Problem description: Say how many lines in the records contain "minus". The reply must consist of the number alone.
== Exercise inputs
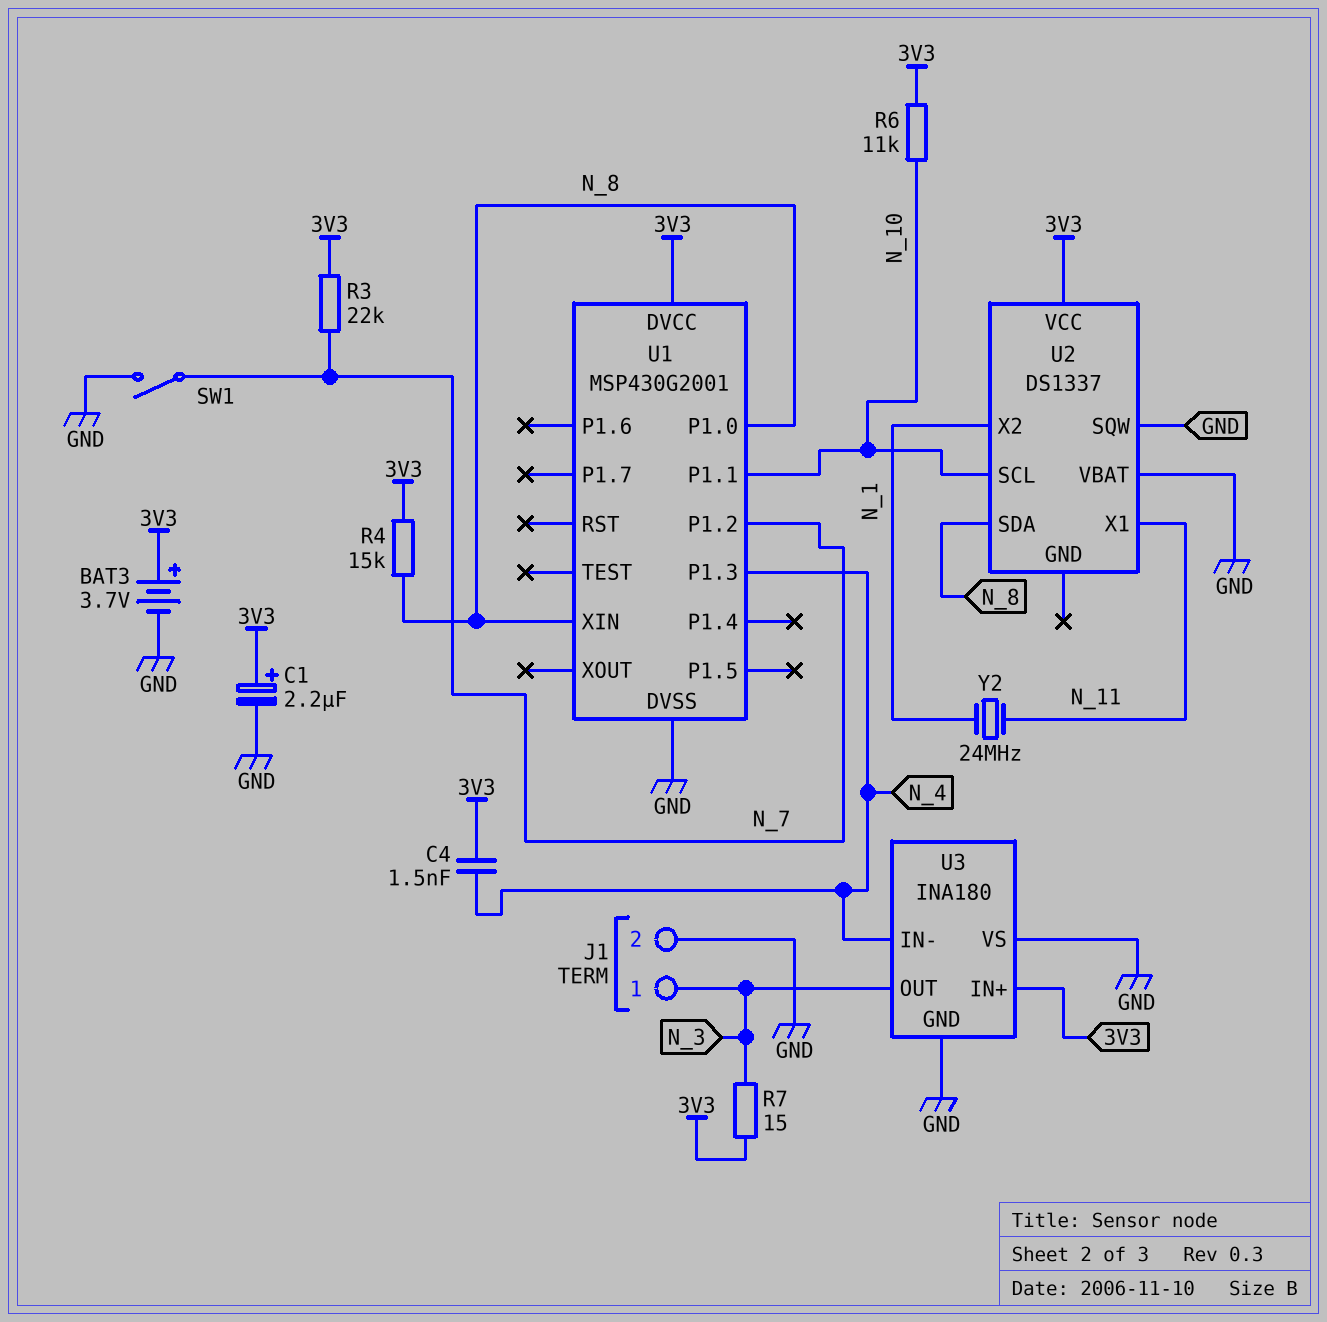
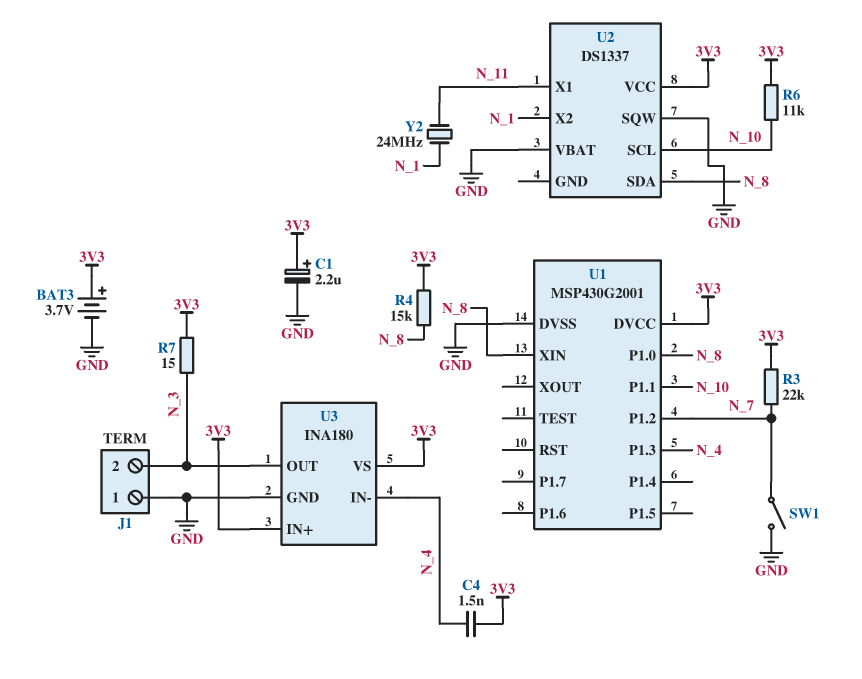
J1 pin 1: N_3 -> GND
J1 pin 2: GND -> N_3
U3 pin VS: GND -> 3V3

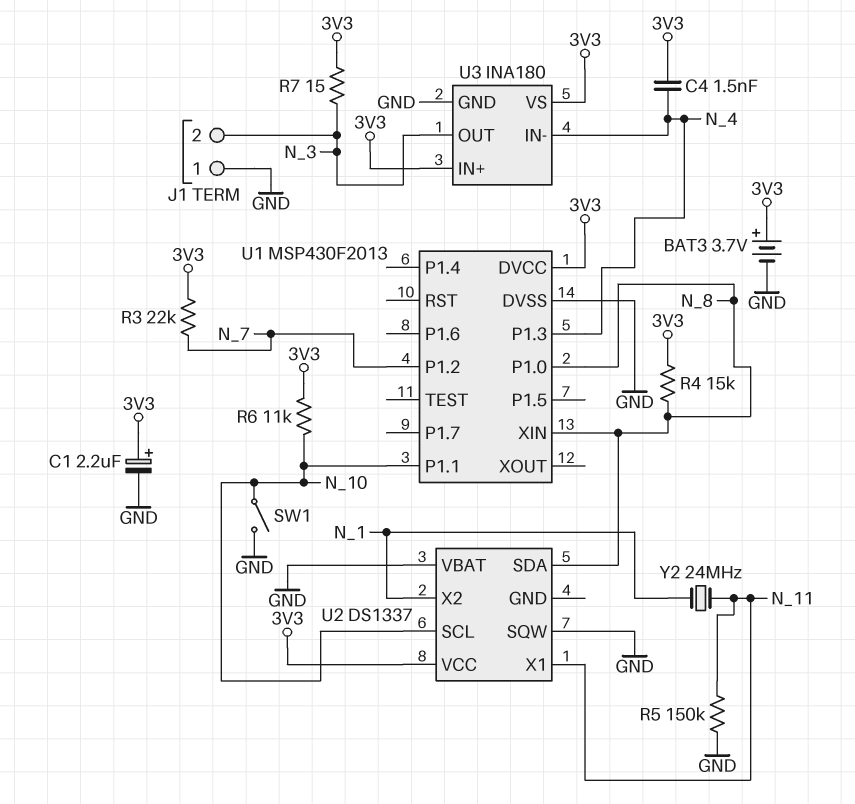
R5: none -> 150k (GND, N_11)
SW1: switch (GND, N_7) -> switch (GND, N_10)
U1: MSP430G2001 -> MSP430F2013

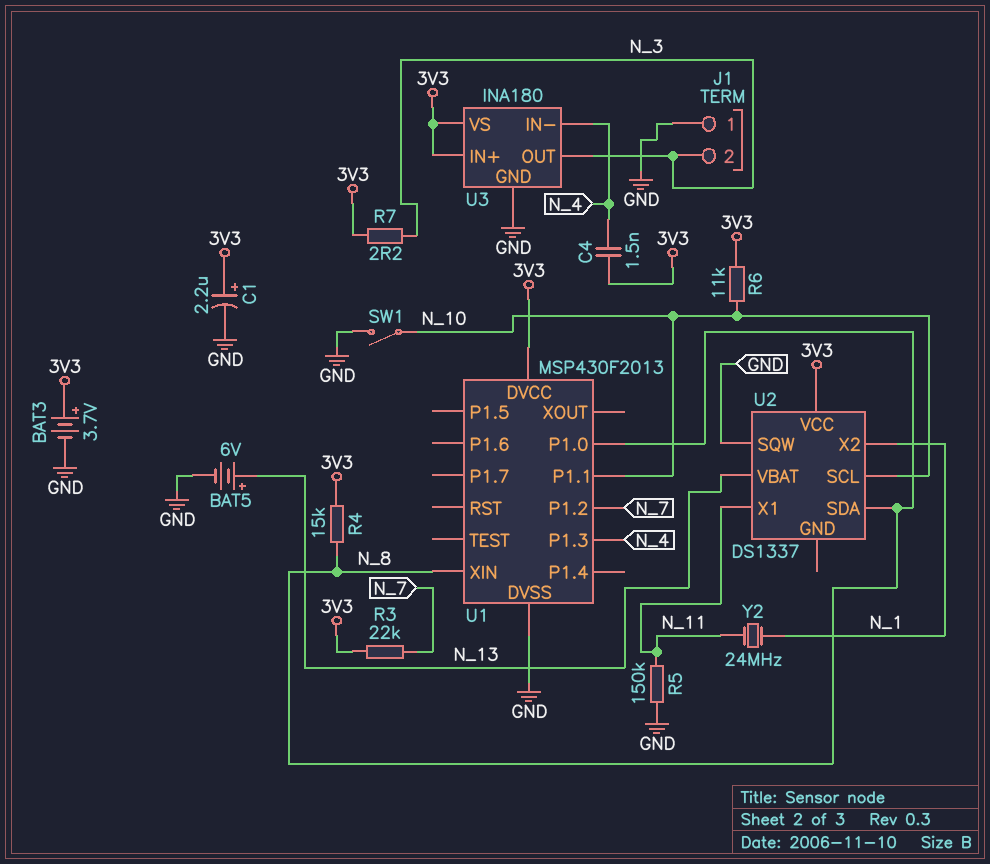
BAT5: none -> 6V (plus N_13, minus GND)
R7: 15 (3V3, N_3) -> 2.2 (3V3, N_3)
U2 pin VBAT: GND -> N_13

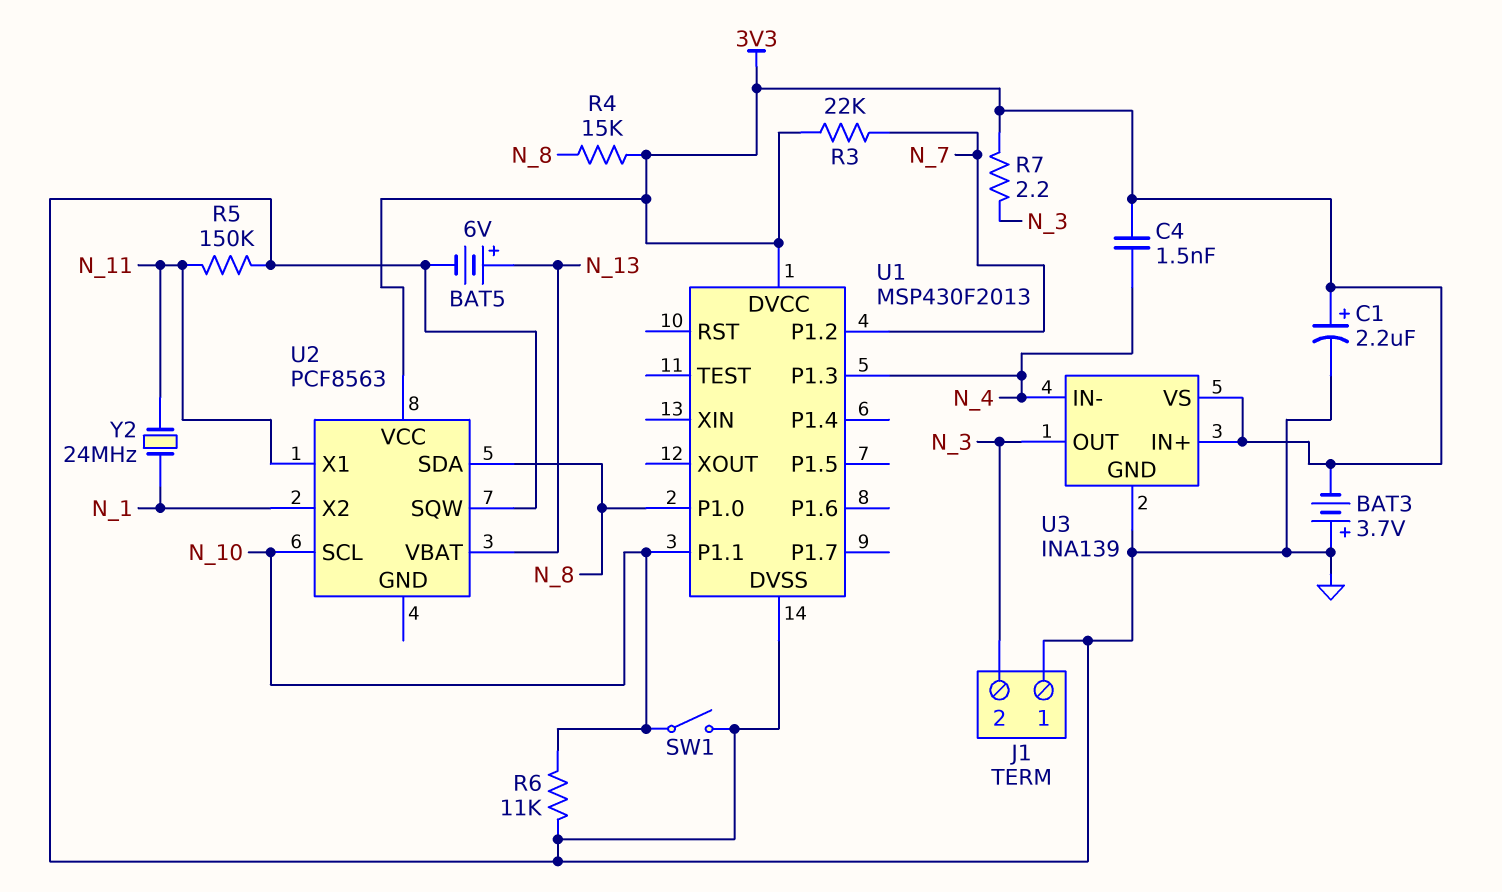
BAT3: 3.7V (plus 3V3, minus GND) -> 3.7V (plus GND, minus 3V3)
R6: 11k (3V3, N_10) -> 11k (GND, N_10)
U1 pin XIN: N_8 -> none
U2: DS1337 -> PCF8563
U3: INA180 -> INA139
====
Solution for this exercise: 2